* _Working data_
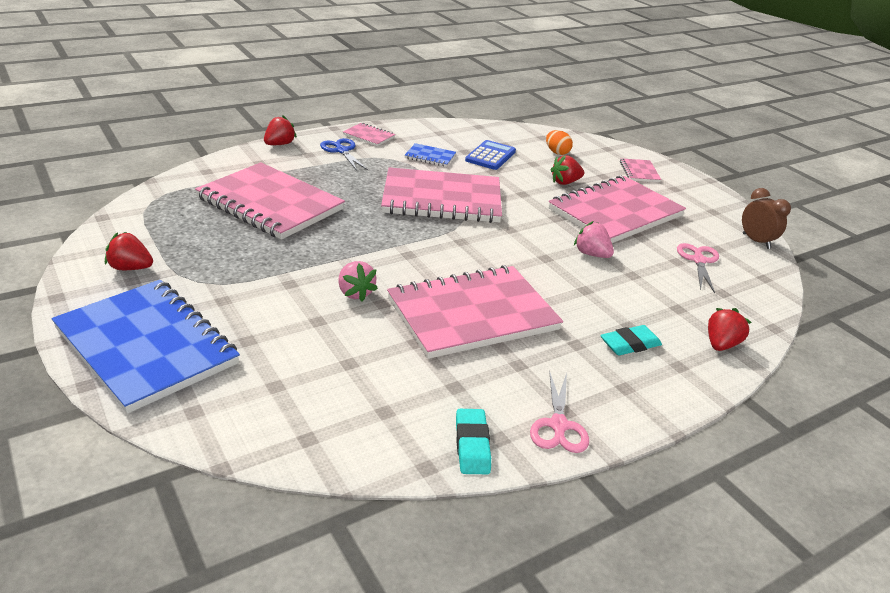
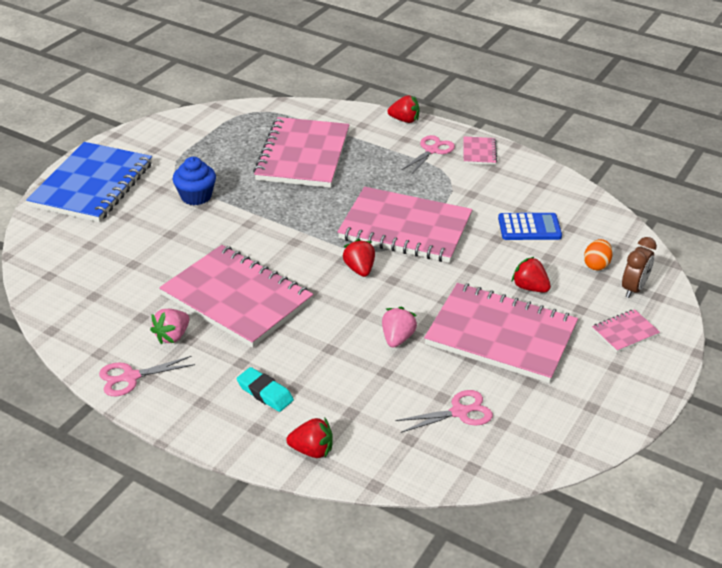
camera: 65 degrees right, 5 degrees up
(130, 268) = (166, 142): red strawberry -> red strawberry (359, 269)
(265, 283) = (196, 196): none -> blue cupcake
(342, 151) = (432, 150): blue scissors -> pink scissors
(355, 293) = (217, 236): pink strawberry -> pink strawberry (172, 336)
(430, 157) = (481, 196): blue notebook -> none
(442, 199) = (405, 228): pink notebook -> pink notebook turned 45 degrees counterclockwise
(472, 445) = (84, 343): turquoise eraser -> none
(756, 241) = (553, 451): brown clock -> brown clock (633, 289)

* * *

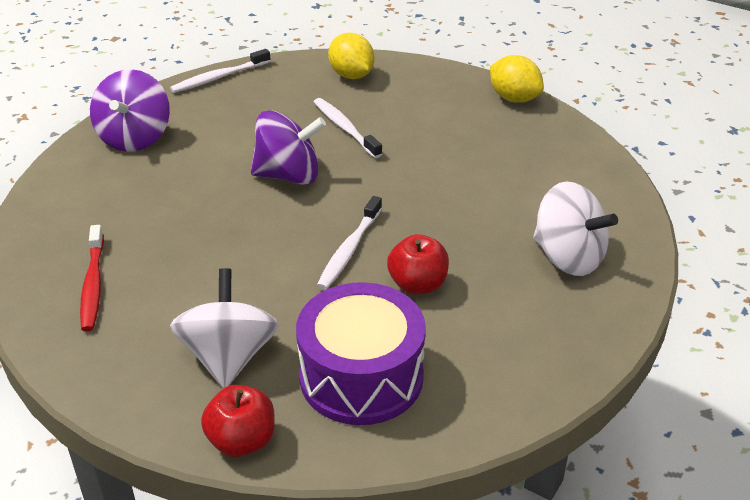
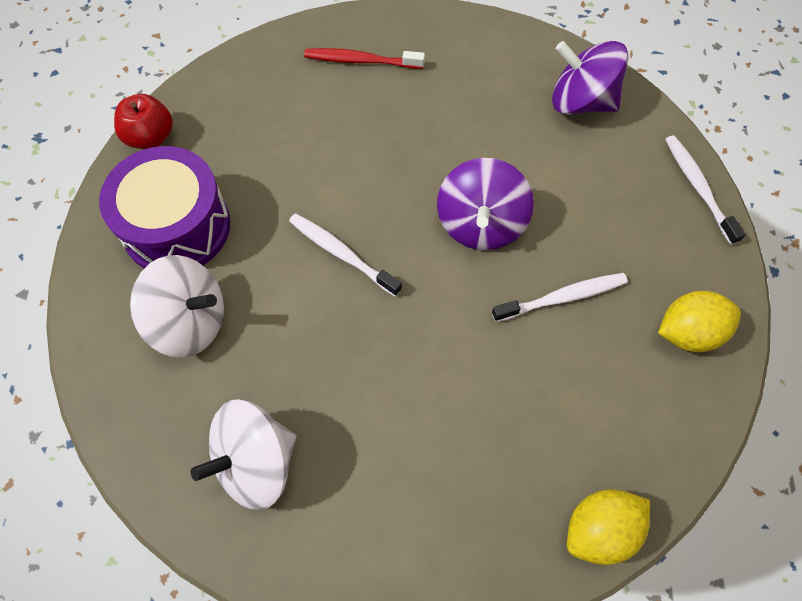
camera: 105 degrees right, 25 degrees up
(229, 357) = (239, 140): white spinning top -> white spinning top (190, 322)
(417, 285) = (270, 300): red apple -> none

==

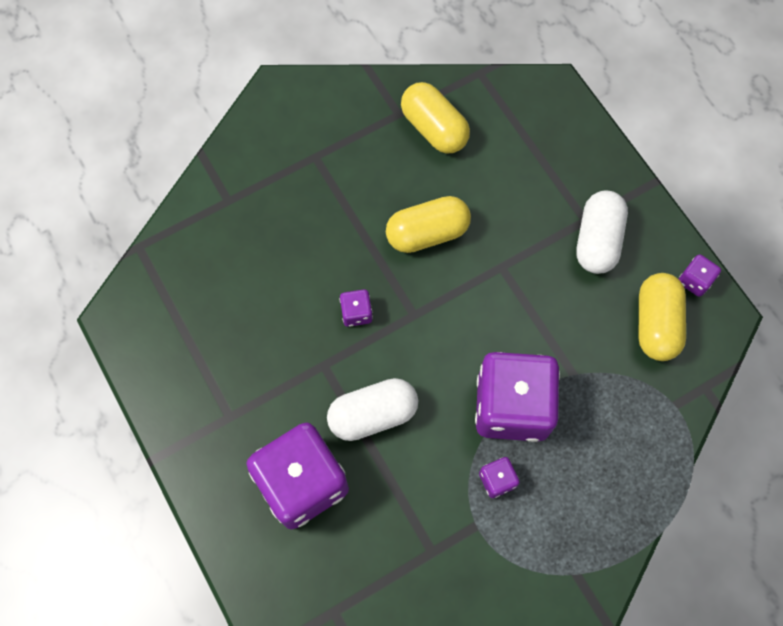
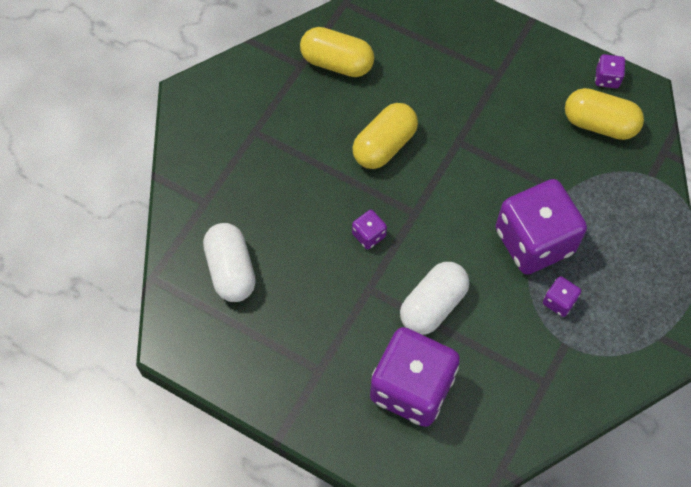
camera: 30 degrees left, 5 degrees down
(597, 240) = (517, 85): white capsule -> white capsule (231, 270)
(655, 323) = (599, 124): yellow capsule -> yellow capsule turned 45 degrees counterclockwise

* _What you need to do_
Since only a count is wanted, give the number of lines in the listing that contain the word "camera".

* _Exercise result_
3